++++ INFORMATION PROVIDED

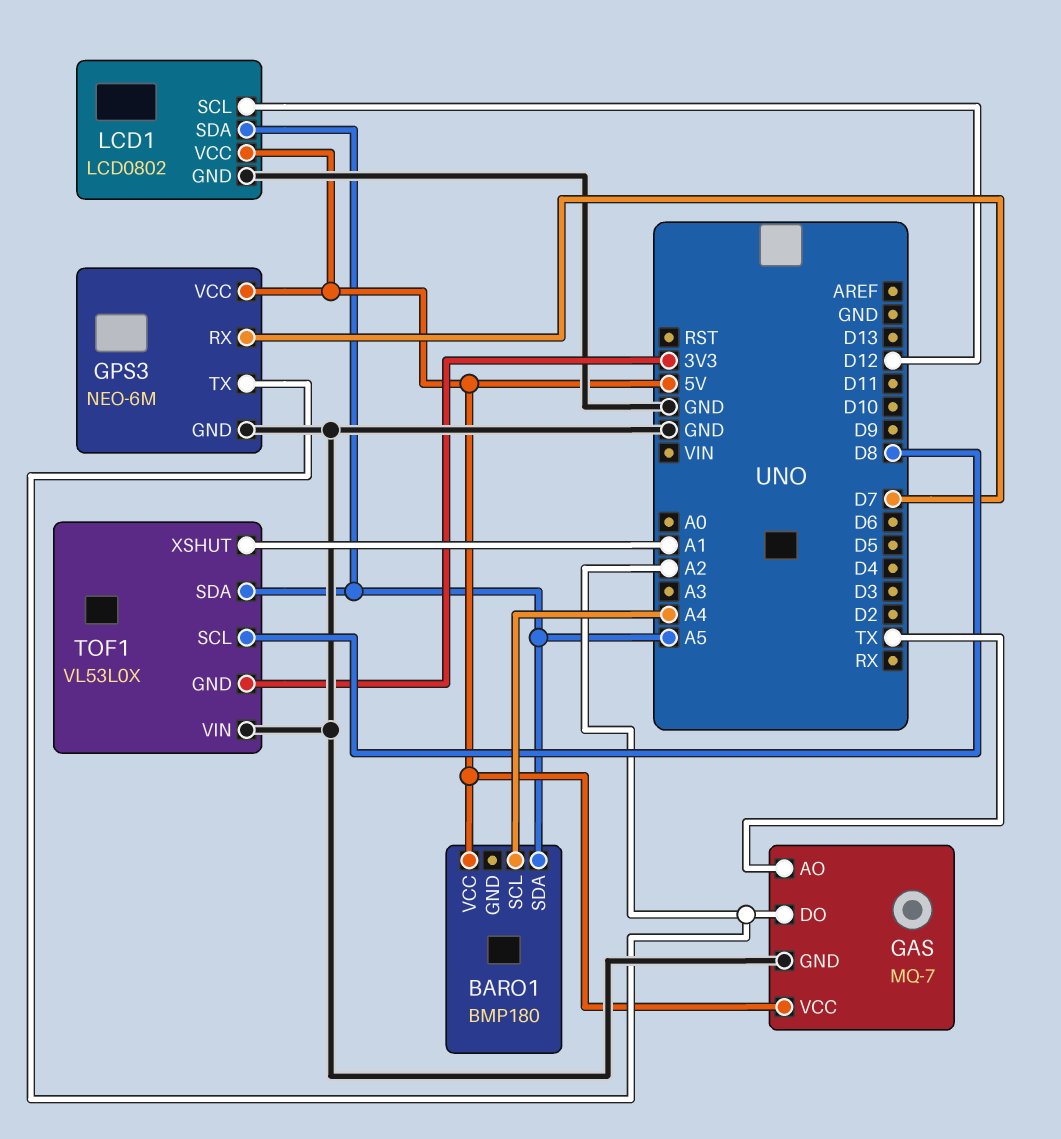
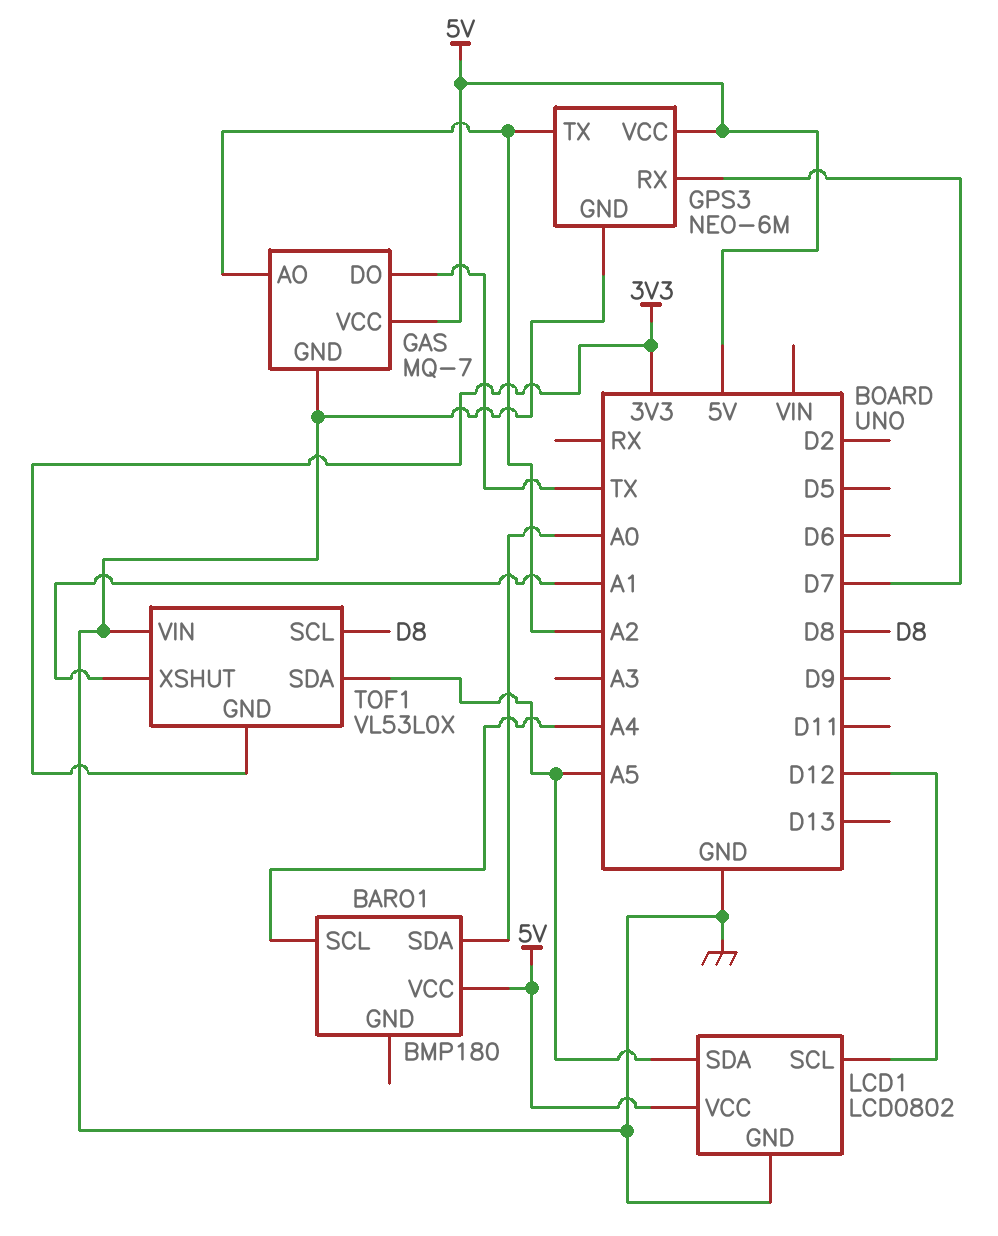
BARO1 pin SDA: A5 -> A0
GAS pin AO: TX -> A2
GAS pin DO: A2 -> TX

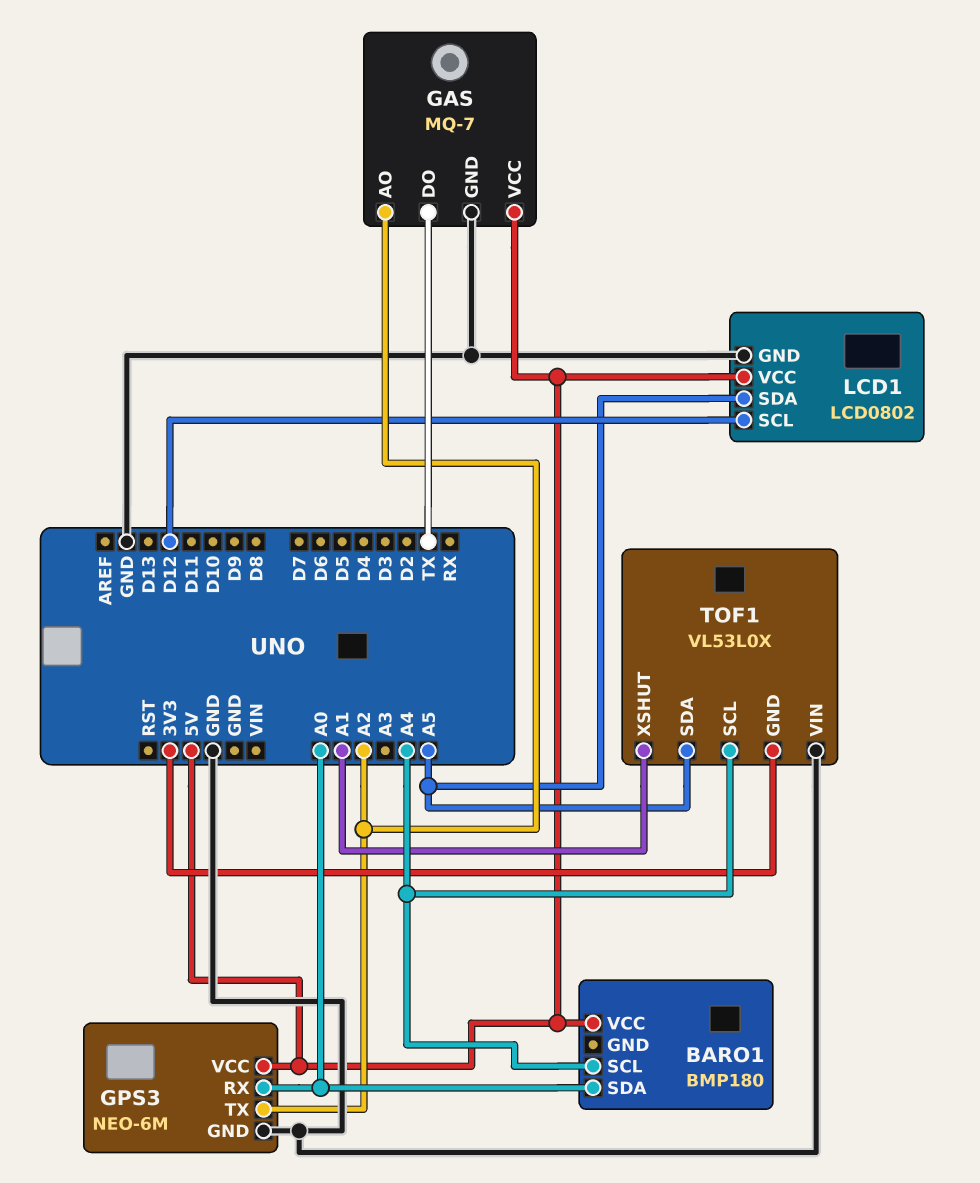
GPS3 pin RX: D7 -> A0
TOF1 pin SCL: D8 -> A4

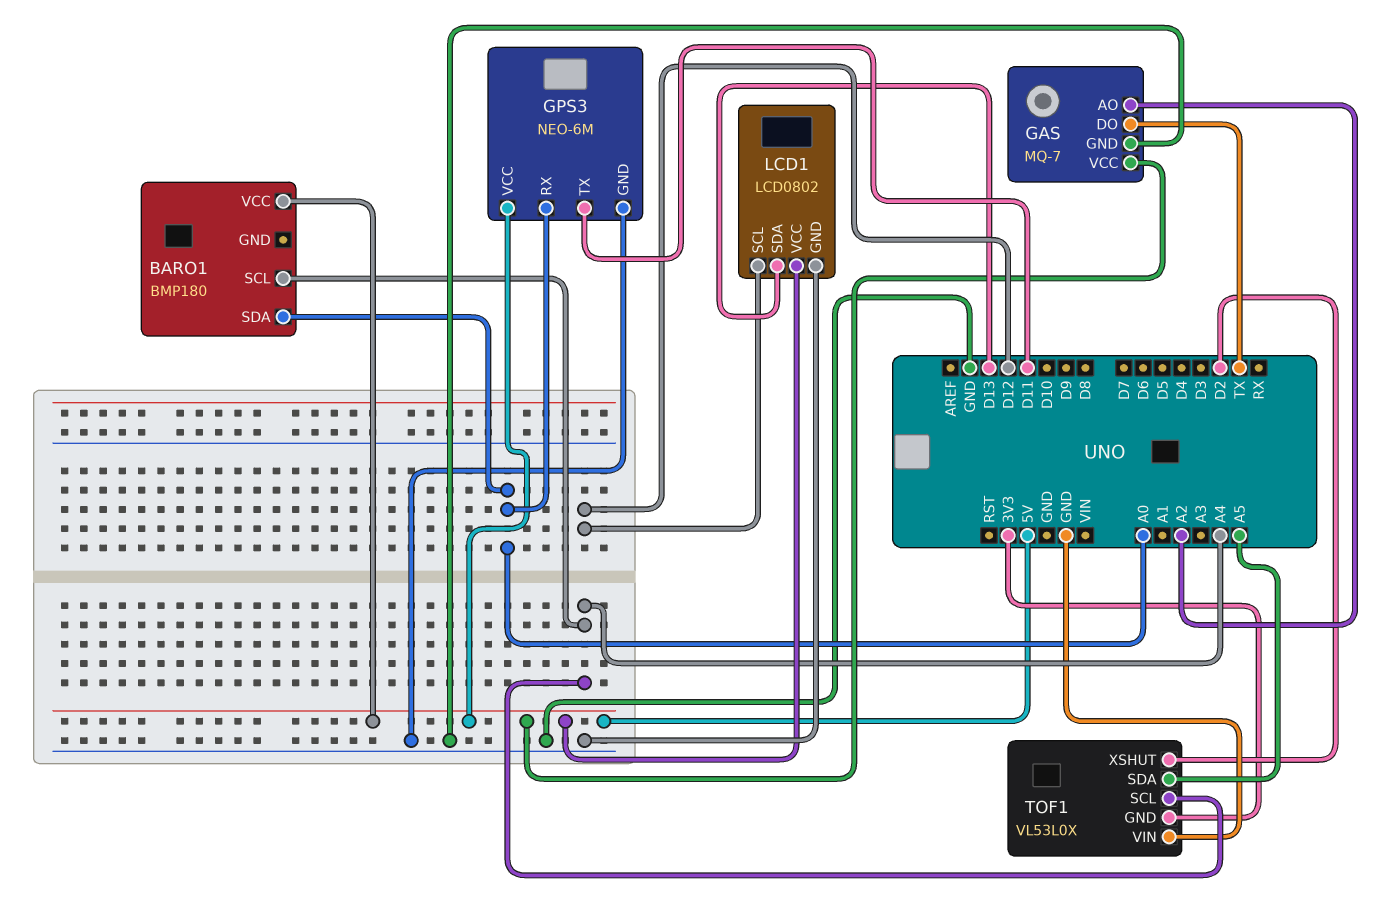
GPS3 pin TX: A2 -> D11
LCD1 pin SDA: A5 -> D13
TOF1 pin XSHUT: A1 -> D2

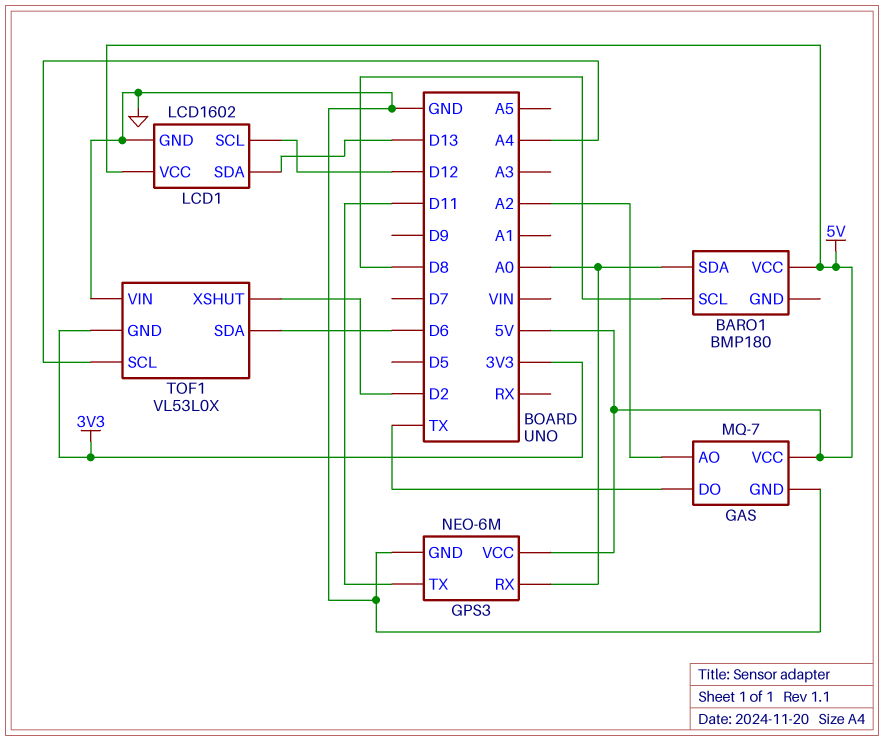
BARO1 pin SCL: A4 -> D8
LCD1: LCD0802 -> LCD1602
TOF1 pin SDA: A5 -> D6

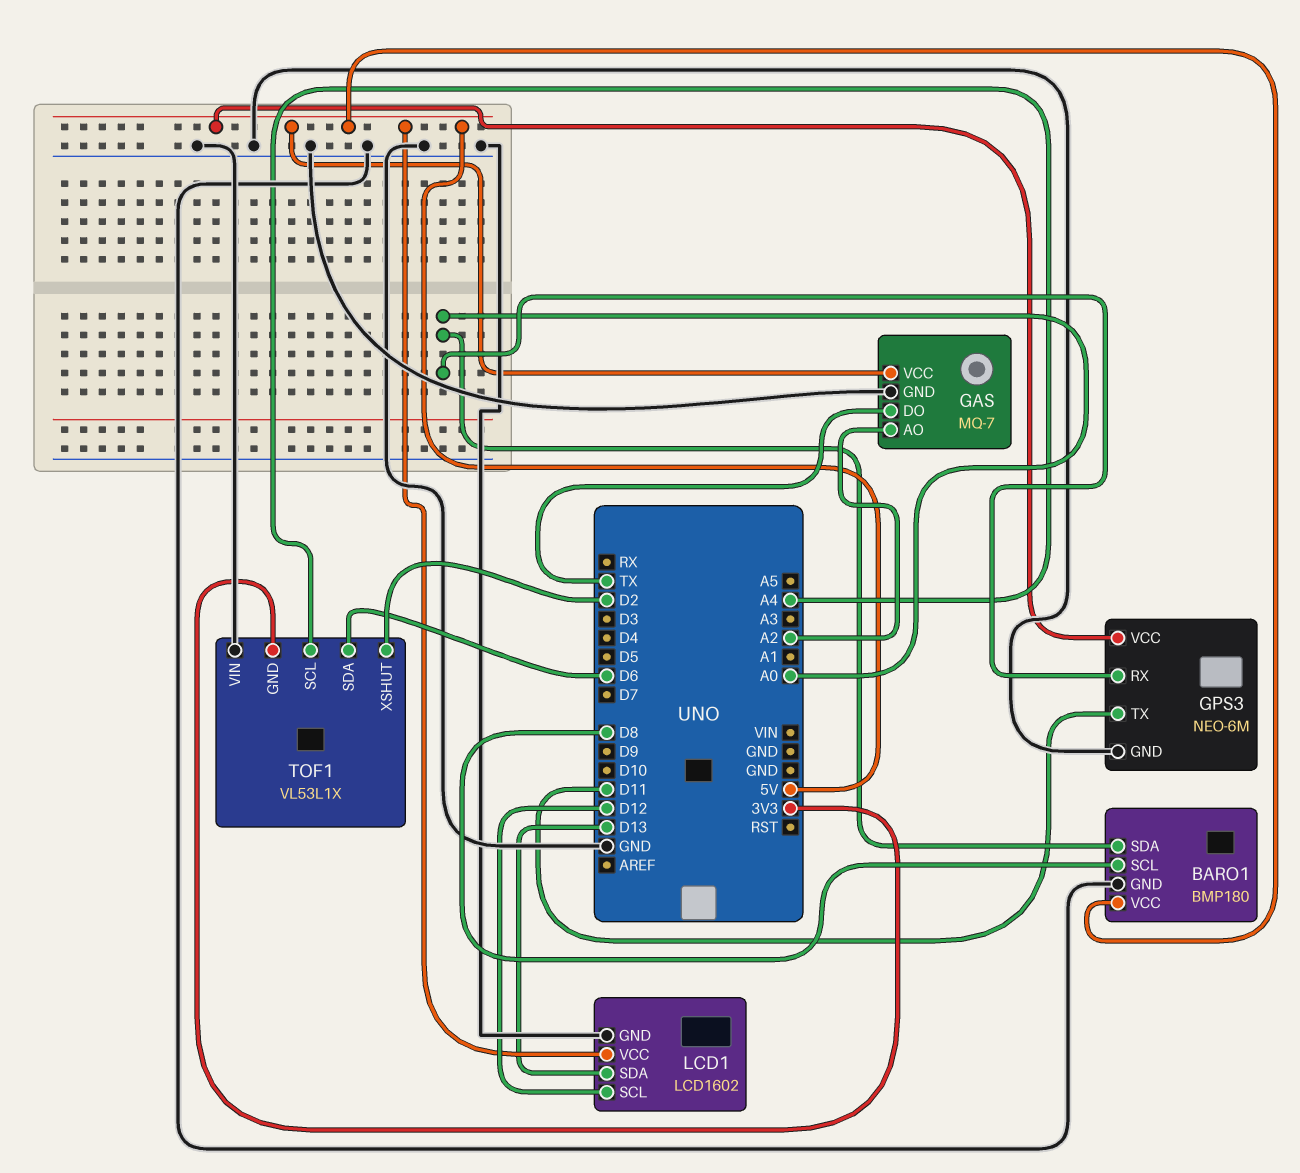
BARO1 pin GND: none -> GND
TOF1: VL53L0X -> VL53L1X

++++++++

## WORK TO BE COMPLETED
Only an exact copy of the lines from the top of the entries through the line with "TOF1 pin SDA: A5 -> D6", both included, should be given, with all pictures omitted.

## SOLUTION FOR THIS PROBLEM
BARO1 pin SDA: A5 -> A0
GAS pin AO: TX -> A2
GAS pin DO: A2 -> TX

GPS3 pin RX: D7 -> A0
TOF1 pin SCL: D8 -> A4

GPS3 pin TX: A2 -> D11
LCD1 pin SDA: A5 -> D13
TOF1 pin XSHUT: A1 -> D2

BARO1 pin SCL: A4 -> D8
LCD1: LCD0802 -> LCD1602
TOF1 pin SDA: A5 -> D6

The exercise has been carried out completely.